Your objective
Pictures are to be left out; every line from the one with "U3: NAND 74LS00" through the end of the data must be transcribed exactly.

Dataset records
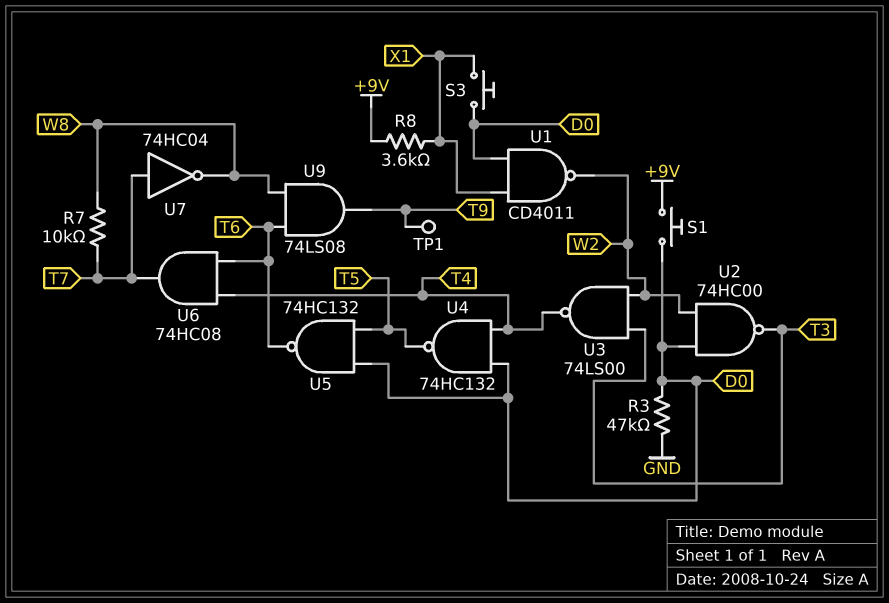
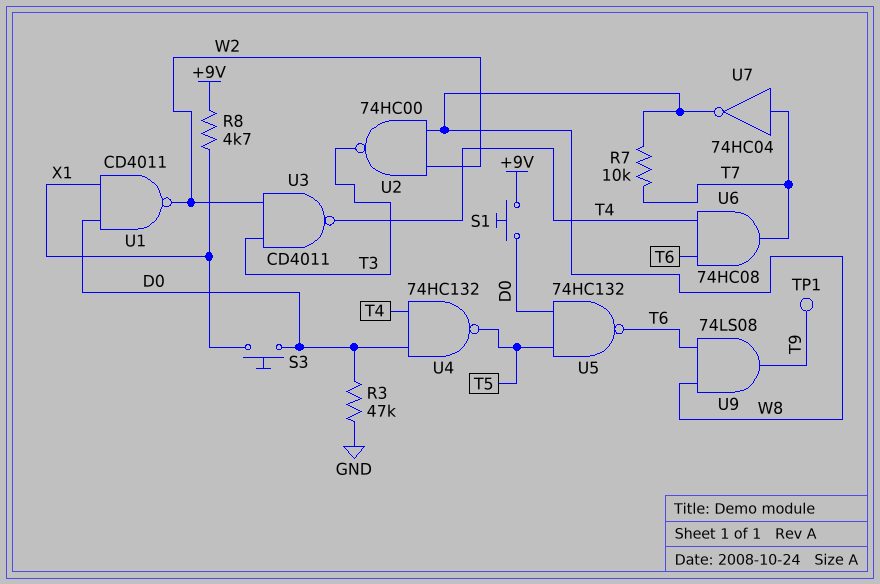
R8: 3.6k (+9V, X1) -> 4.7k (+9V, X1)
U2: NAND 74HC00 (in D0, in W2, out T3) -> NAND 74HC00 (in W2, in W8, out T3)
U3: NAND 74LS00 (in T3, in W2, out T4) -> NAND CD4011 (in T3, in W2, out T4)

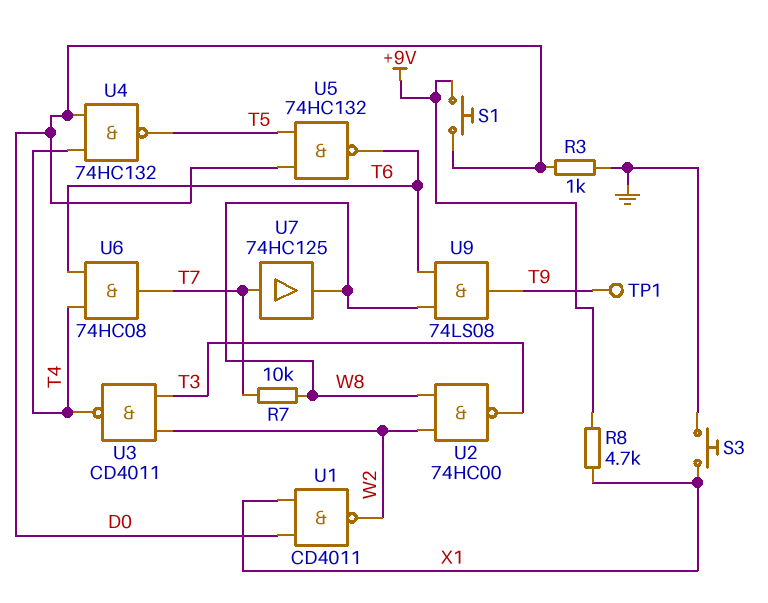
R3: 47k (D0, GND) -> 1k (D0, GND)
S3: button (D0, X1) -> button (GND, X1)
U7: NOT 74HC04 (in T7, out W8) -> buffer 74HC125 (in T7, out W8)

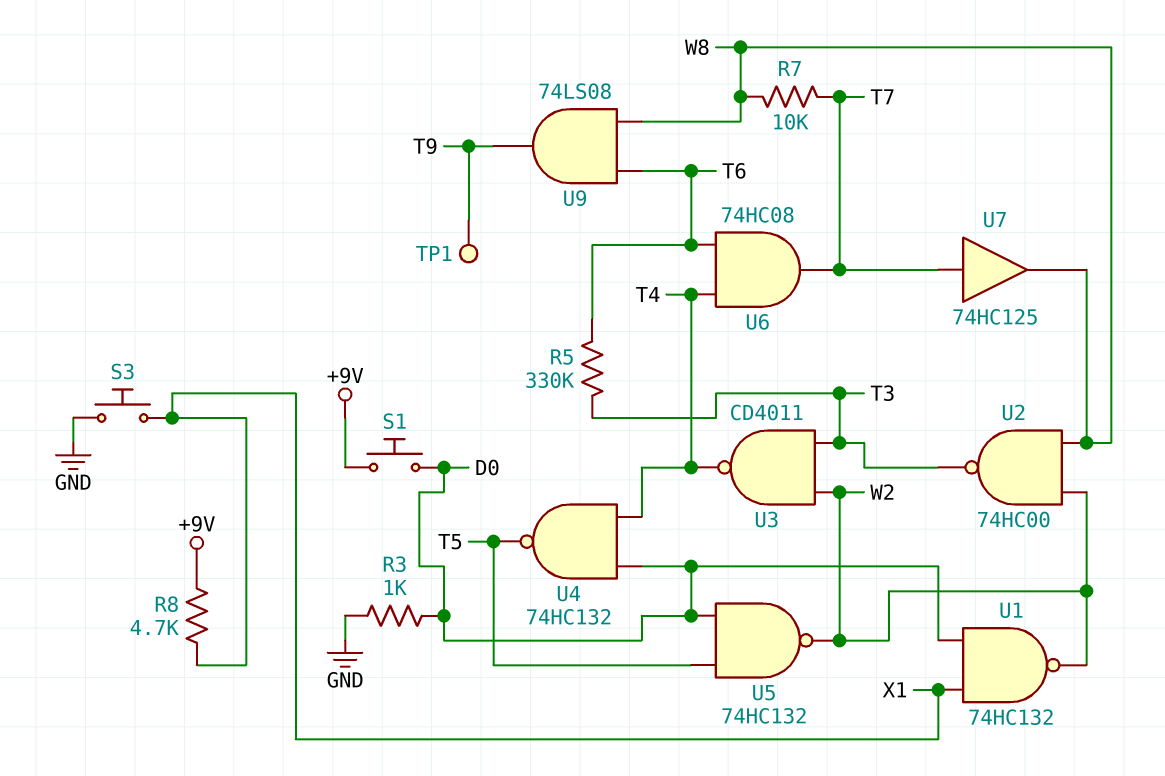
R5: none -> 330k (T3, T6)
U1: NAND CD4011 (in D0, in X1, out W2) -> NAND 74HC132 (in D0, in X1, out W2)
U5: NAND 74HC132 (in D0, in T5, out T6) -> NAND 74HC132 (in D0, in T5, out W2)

Worked solution
U3: NAND 74LS00 (in T3, in W2, out T4) -> NAND CD4011 (in T3, in W2, out T4)

R3: 47k (D0, GND) -> 1k (D0, GND)
S3: button (D0, X1) -> button (GND, X1)
U7: NOT 74HC04 (in T7, out W8) -> buffer 74HC125 (in T7, out W8)

R5: none -> 330k (T3, T6)
U1: NAND CD4011 (in D0, in X1, out W2) -> NAND 74HC132 (in D0, in X1, out W2)
U5: NAND 74HC132 (in D0, in T5, out T6) -> NAND 74HC132 (in D0, in T5, out W2)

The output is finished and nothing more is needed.